◆ **GOAL OF THE EXERCISE**:
Among the entries below, which lines run from the line with "BARO pin VCC: VIN -> GND" through the line with "RGB3 pin G: TX0 -> D35"? Retype those, both ends included, exactly and without pictures.

◆ **Stored items from a collection**:
↓↓↓

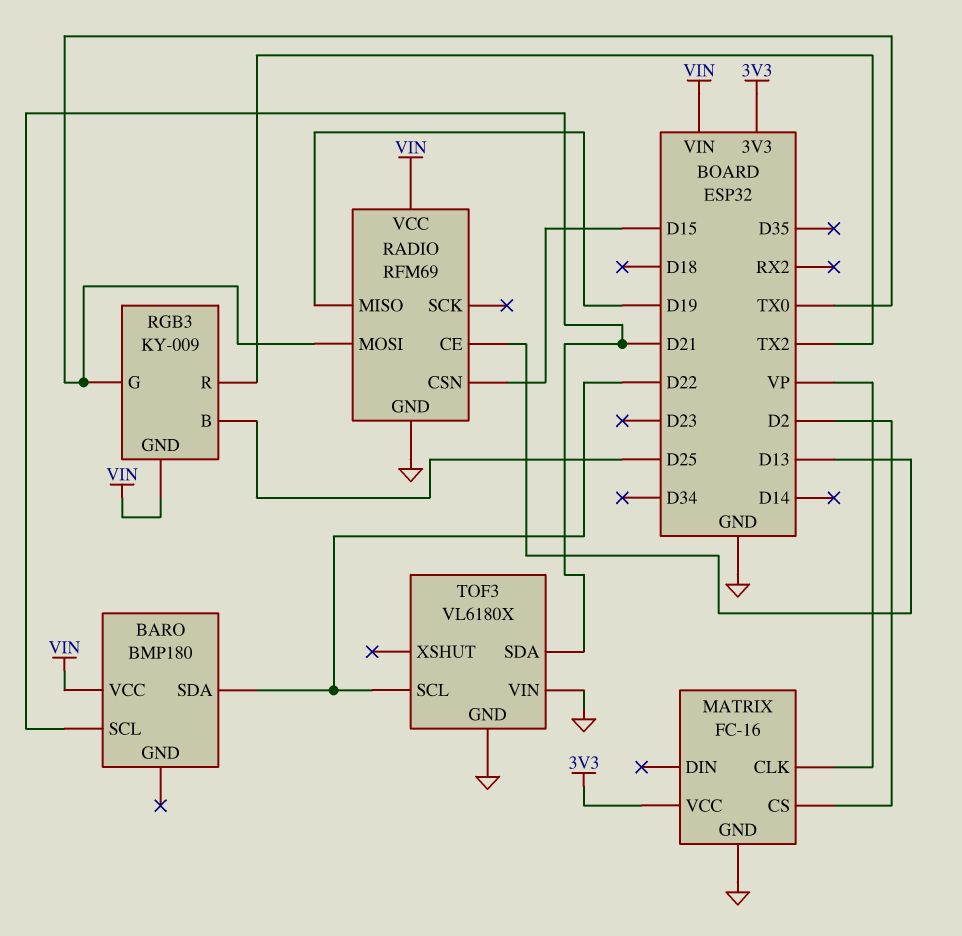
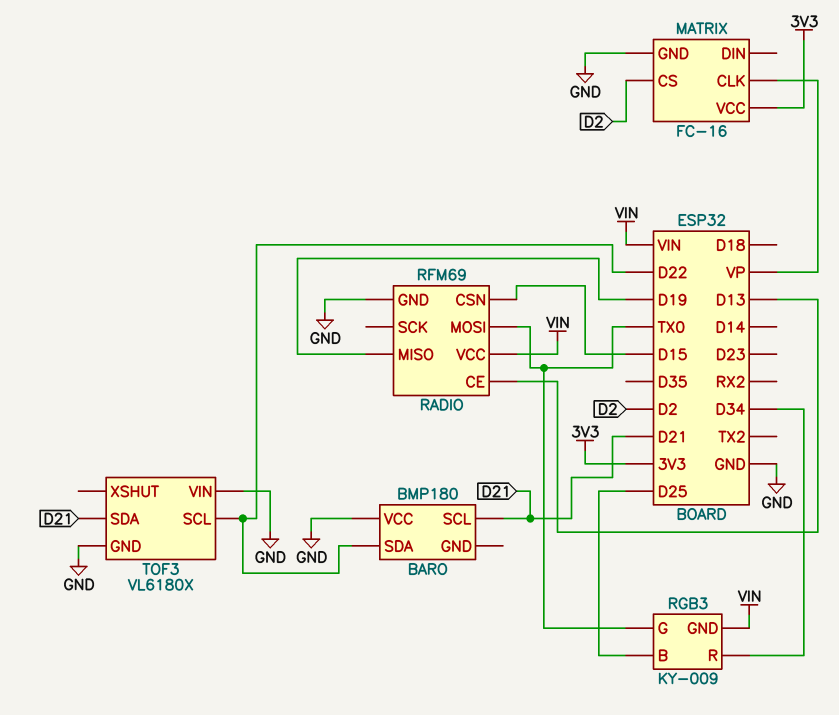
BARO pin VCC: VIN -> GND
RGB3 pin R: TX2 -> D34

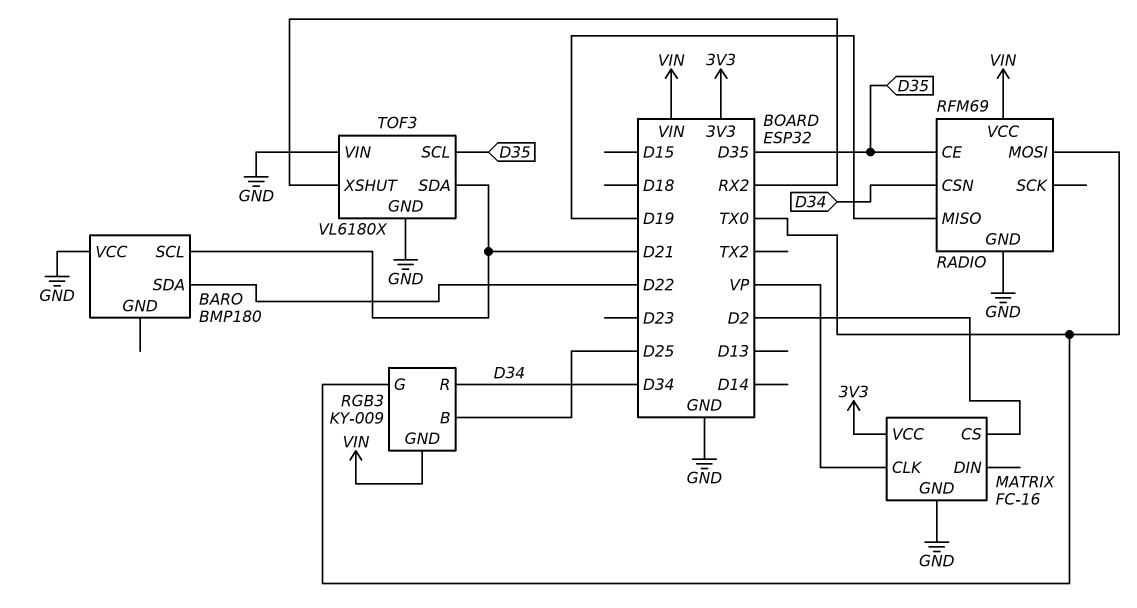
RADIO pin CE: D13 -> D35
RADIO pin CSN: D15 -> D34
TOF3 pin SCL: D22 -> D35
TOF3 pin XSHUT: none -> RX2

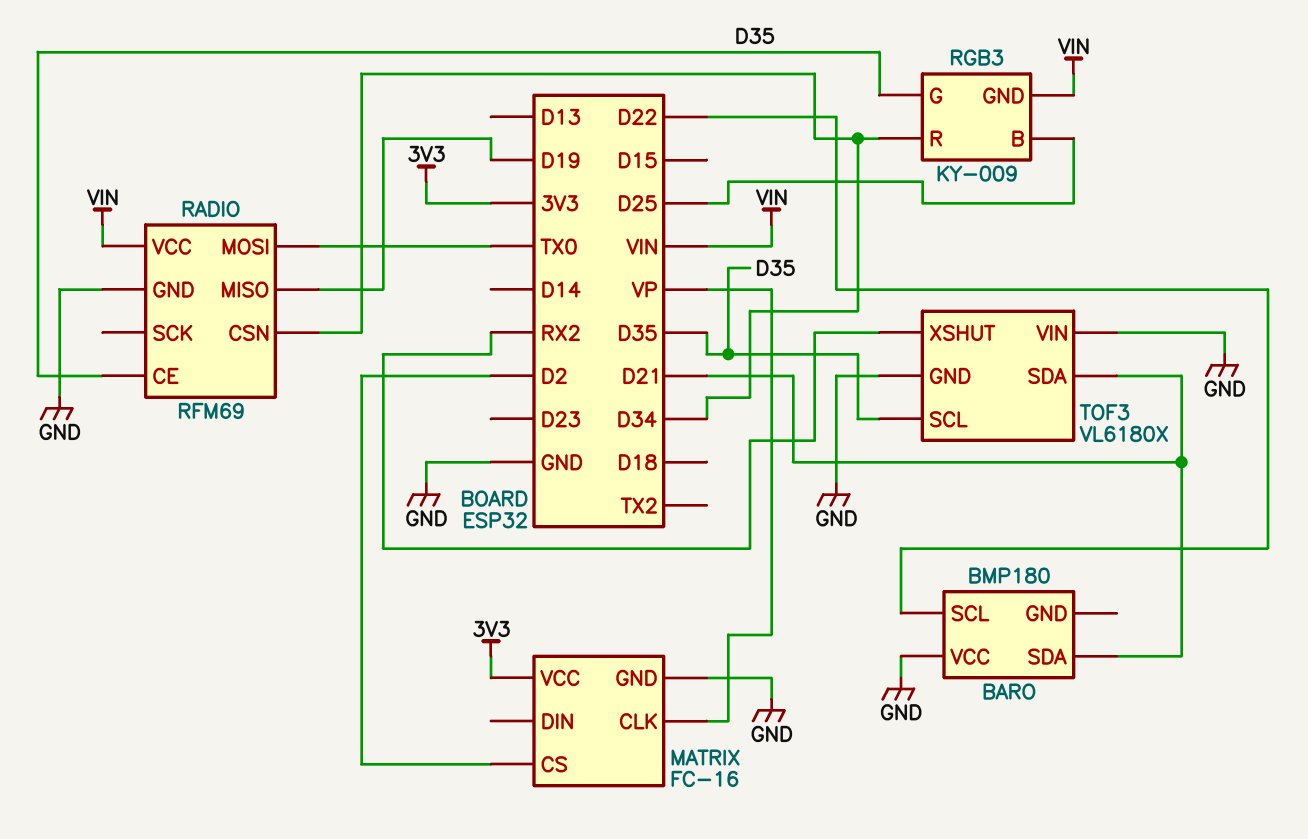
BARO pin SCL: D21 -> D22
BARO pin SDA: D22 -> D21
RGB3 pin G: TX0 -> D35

↑↑↑
↓↓↓

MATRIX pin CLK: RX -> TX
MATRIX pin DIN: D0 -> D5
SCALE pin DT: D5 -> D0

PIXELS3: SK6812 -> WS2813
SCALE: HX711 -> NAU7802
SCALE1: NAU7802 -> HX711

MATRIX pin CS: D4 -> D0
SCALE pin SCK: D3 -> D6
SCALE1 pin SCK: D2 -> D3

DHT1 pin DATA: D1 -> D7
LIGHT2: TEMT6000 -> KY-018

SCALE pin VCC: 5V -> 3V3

↑↑↑
↓↓↓

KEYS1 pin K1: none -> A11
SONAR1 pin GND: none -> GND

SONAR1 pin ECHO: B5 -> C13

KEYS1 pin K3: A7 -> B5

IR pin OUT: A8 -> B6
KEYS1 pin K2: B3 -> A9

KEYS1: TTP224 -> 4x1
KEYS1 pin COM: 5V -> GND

↑↑↑

◆ **ANSWER BOX**:
BARO pin VCC: VIN -> GND
RGB3 pin R: TX2 -> D34

RADIO pin CE: D13 -> D35
RADIO pin CSN: D15 -> D34
TOF3 pin SCL: D22 -> D35
TOF3 pin XSHUT: none -> RX2

BARO pin SCL: D21 -> D22
BARO pin SDA: D22 -> D21
RGB3 pin G: TX0 -> D35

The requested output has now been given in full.